Problem details:
Copy out exactly the stretch below, from the line with "TP3: none -> test point (n9)" through the line with "U1 pin out: n1 -> n3", both included; the pictures stay out.

Detected change data:
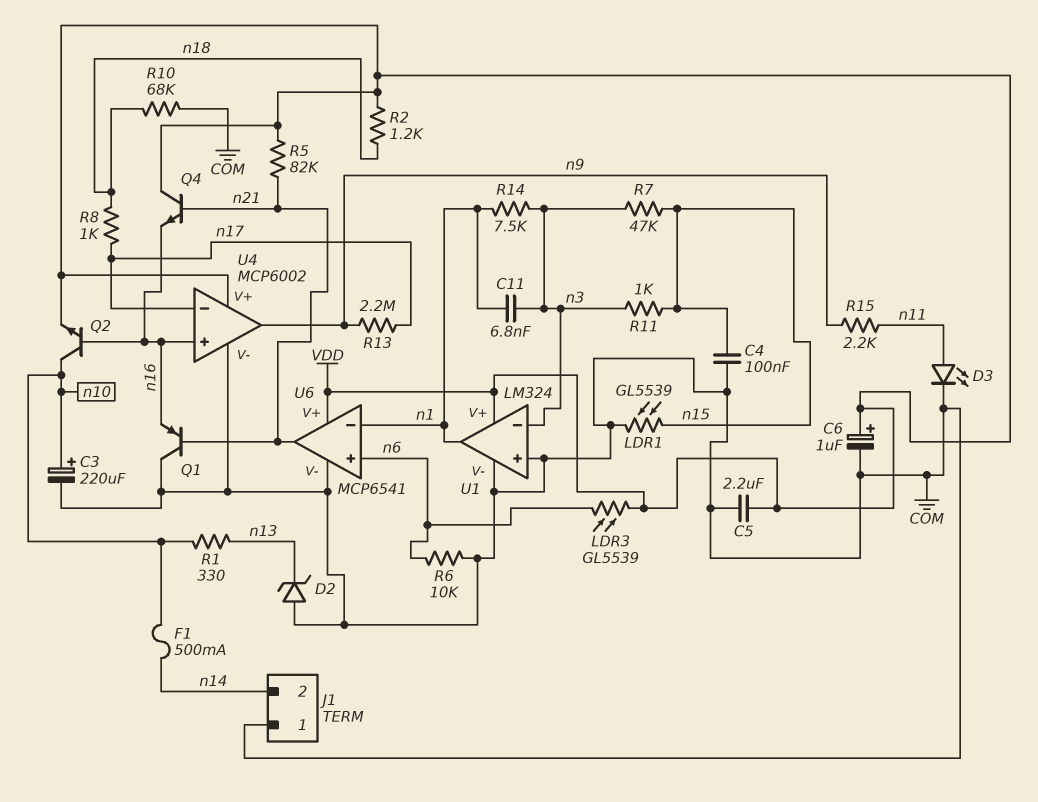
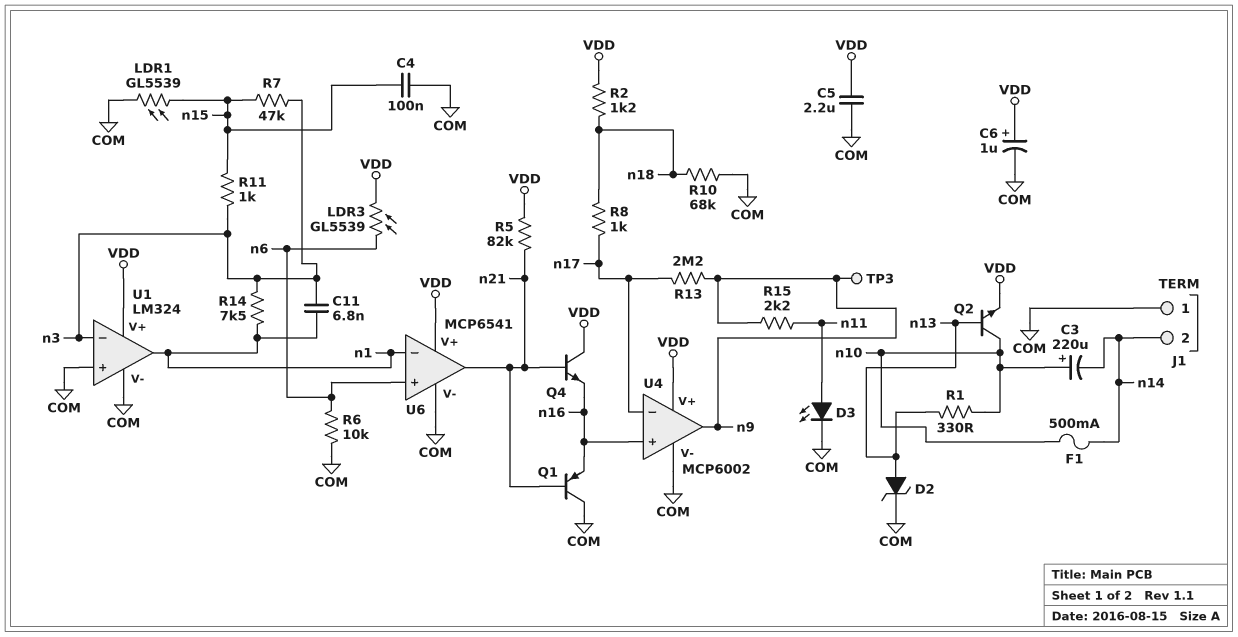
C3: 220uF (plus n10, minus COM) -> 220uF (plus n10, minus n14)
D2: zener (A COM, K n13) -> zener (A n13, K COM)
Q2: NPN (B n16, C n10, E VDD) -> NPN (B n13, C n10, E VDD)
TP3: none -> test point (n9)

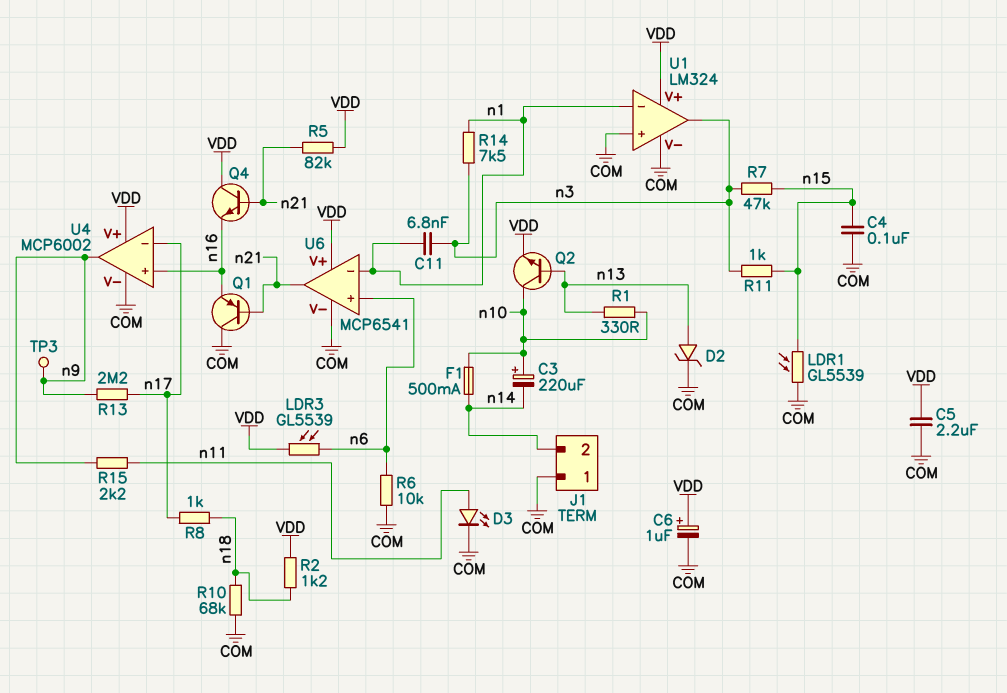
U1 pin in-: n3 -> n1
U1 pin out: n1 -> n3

--

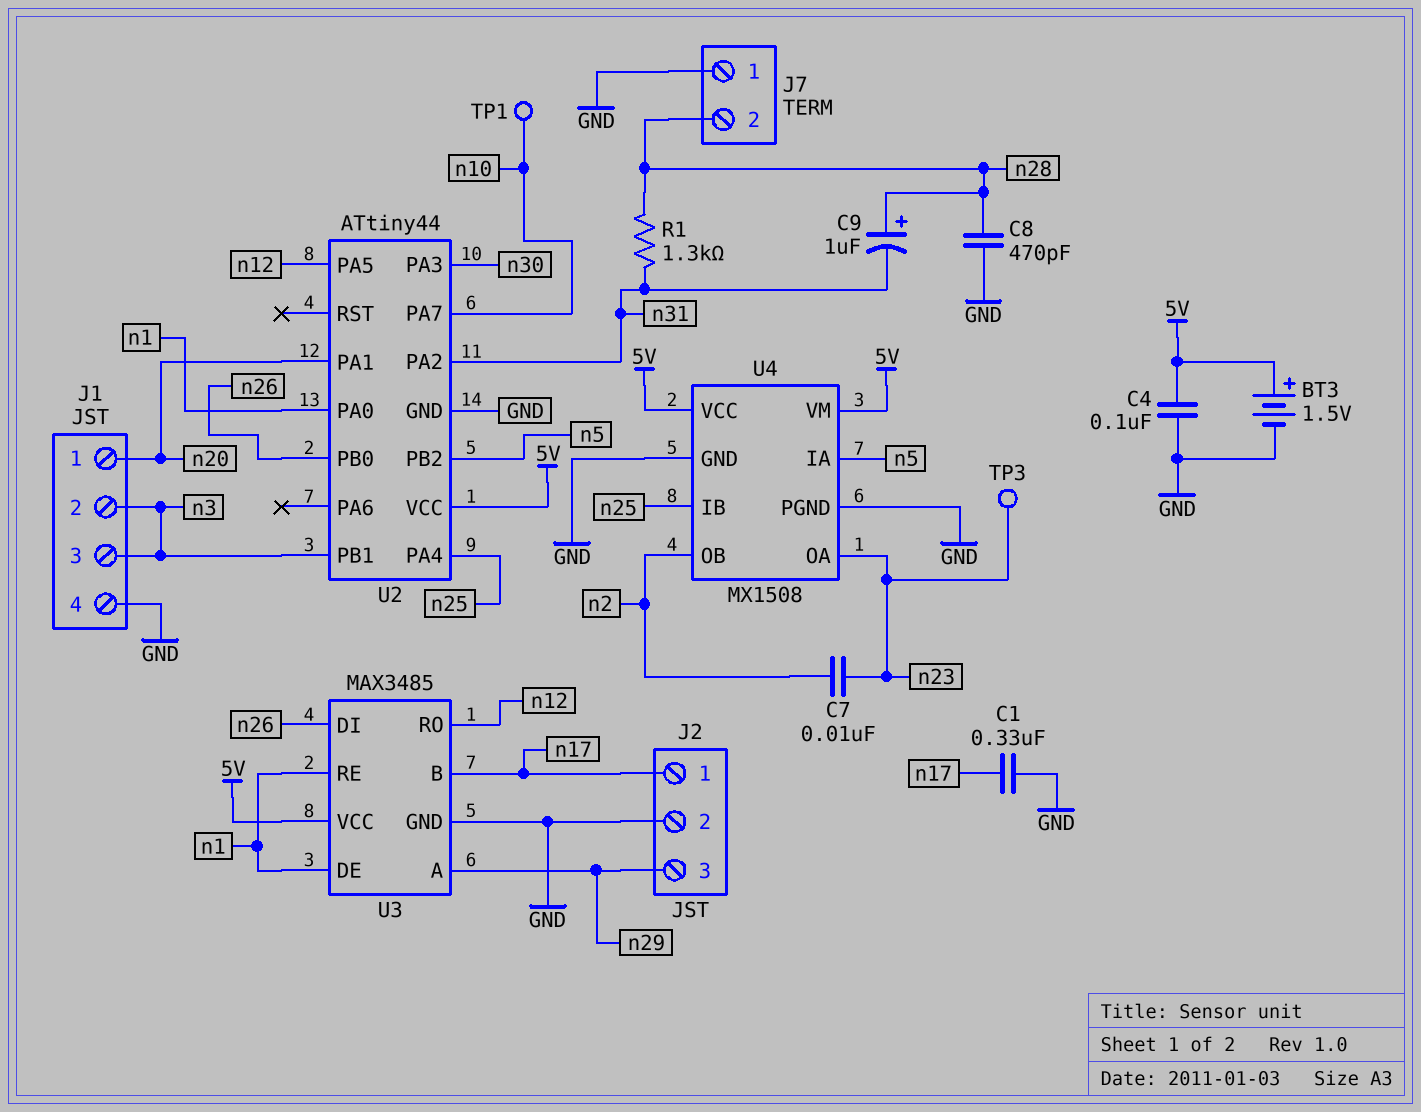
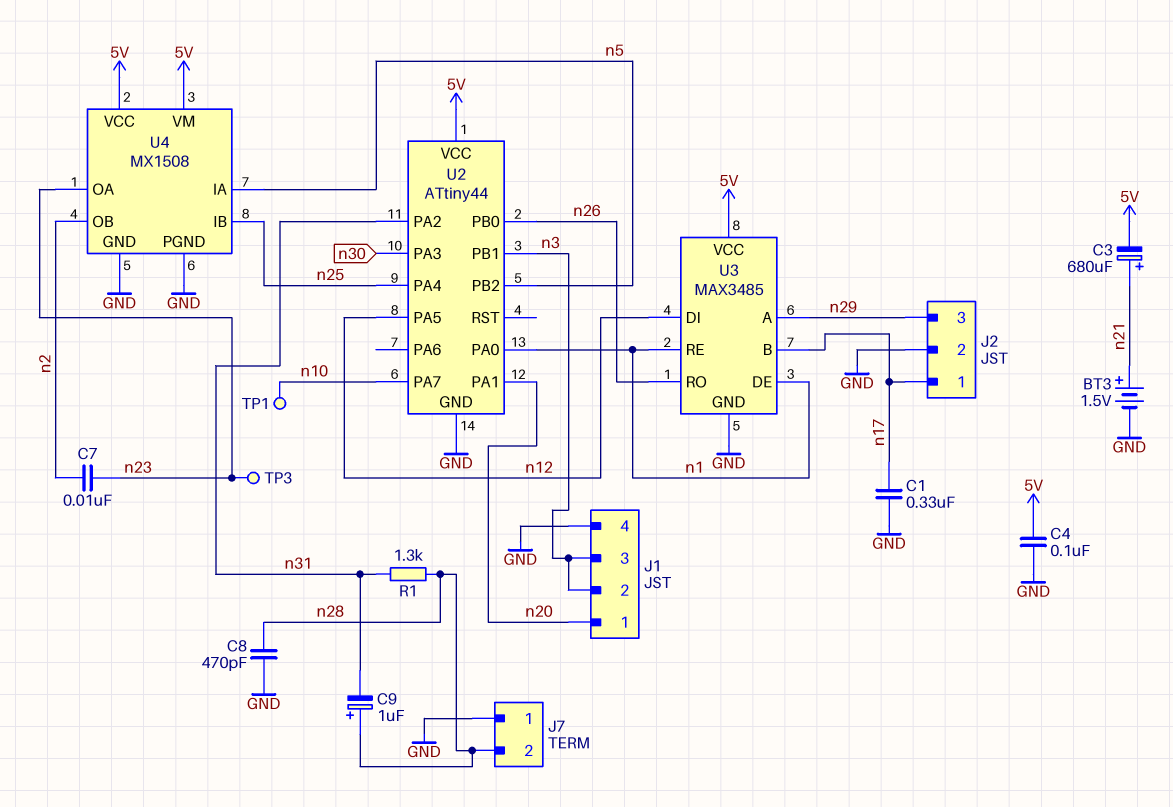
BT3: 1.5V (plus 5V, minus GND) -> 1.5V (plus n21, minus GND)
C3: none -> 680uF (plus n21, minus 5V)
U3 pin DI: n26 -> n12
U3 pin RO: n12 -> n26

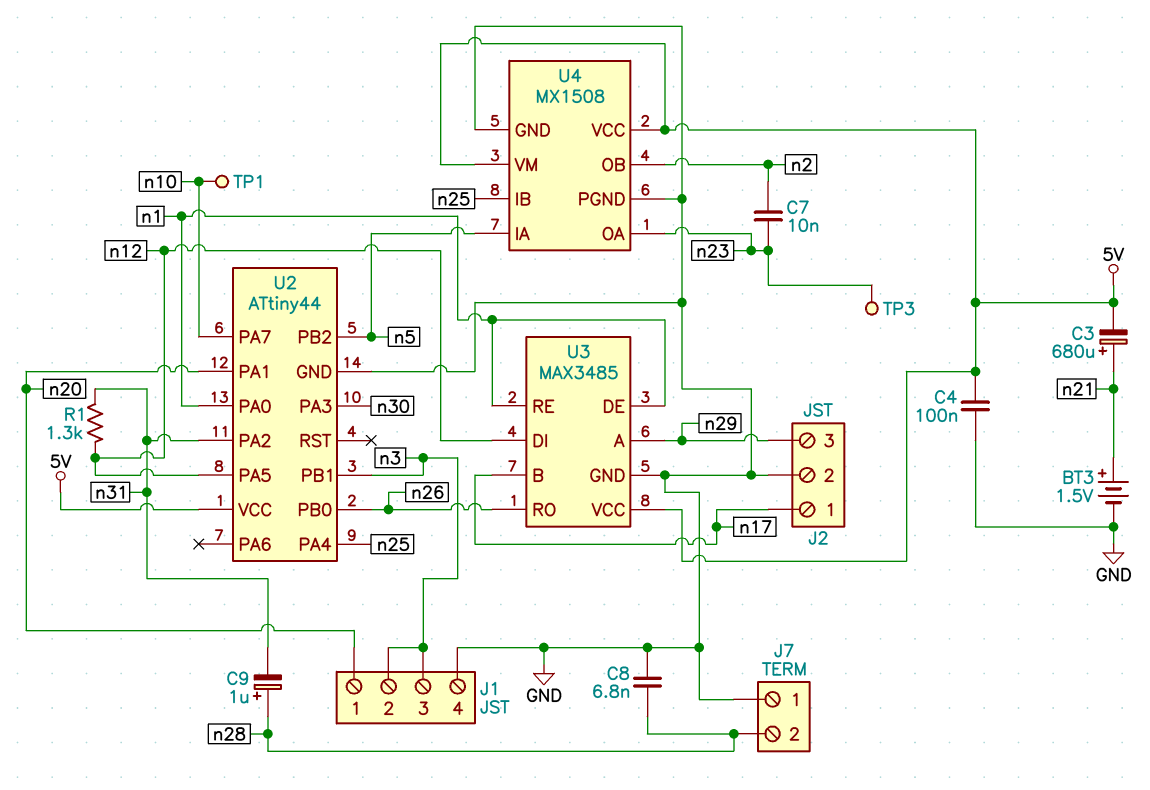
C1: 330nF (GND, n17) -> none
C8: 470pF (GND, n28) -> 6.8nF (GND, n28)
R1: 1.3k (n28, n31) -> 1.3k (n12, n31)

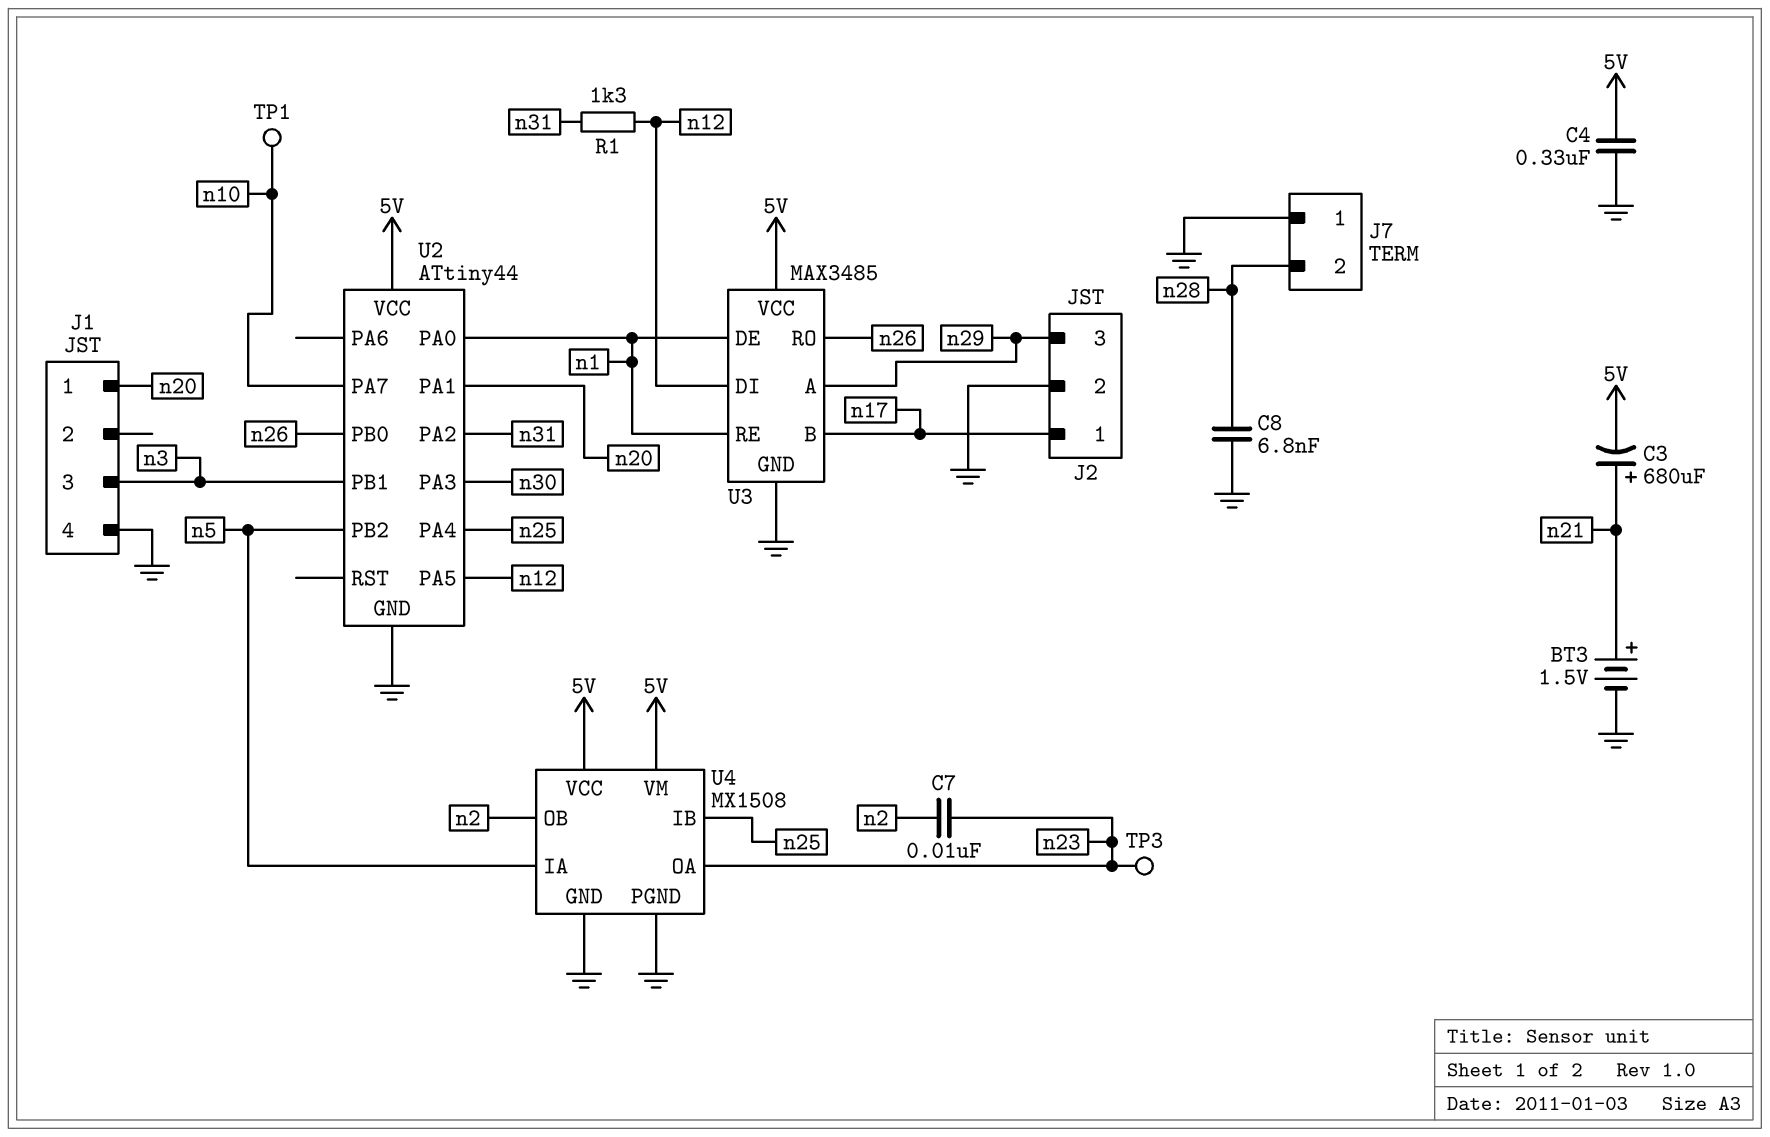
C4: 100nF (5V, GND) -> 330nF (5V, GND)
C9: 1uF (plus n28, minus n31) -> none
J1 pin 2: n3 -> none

Solution for this task:
TP3: none -> test point (n9)

U1 pin in-: n3 -> n1
U1 pin out: n1 -> n3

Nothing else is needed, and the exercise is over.